INSTRUCTIONS FOR THE TASK:
Could you output each record below exactly as it stands and leave the pictures out?

EXERCISE INPUTS:
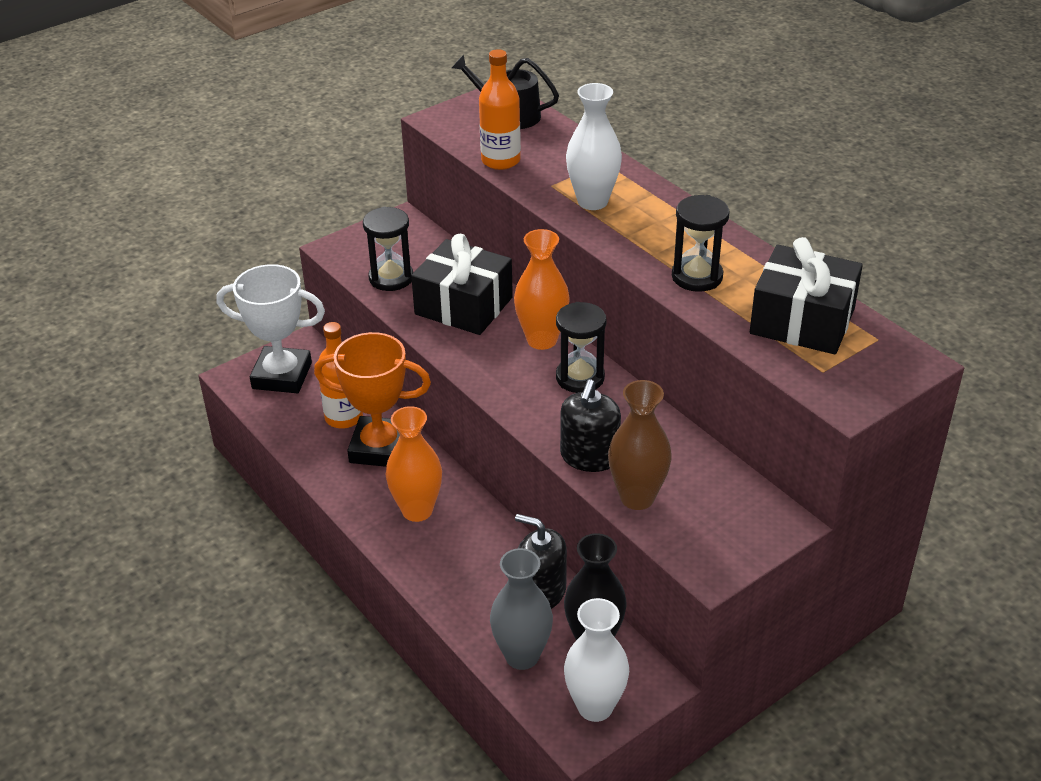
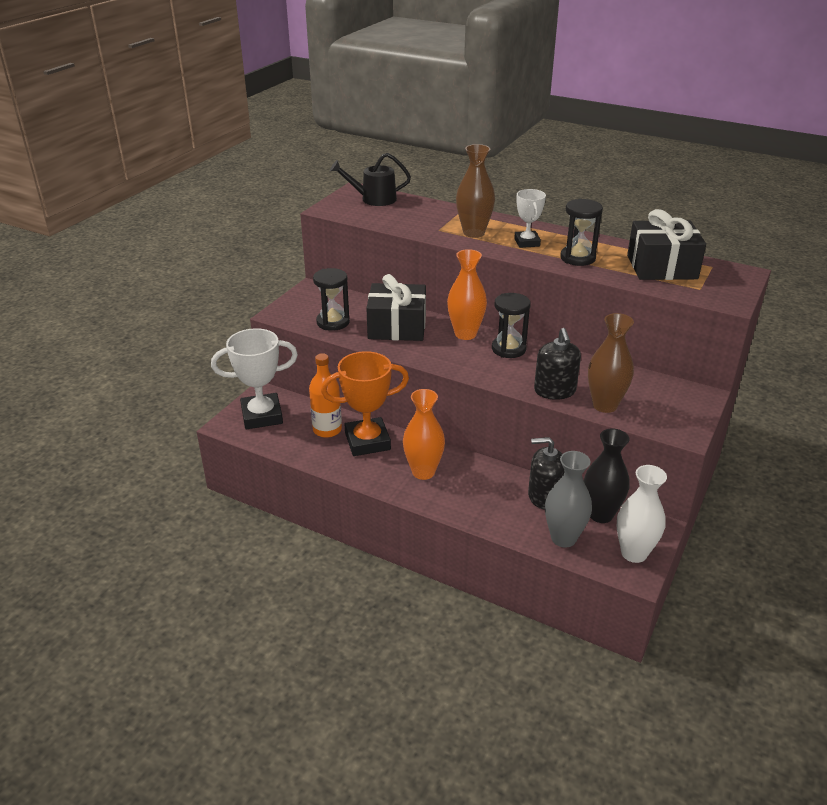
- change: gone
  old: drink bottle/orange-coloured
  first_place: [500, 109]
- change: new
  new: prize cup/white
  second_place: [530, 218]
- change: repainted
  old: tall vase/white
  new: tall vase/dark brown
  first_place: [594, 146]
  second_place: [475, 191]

RESULT FOR THIS TASK:
- change: gone
  old: drink bottle/orange-coloured
  first_place: [500, 109]
- change: new
  new: prize cup/white
  second_place: [530, 218]
- change: repainted
  old: tall vase/white
  new: tall vase/dark brown
  first_place: [594, 146]
  second_place: [475, 191]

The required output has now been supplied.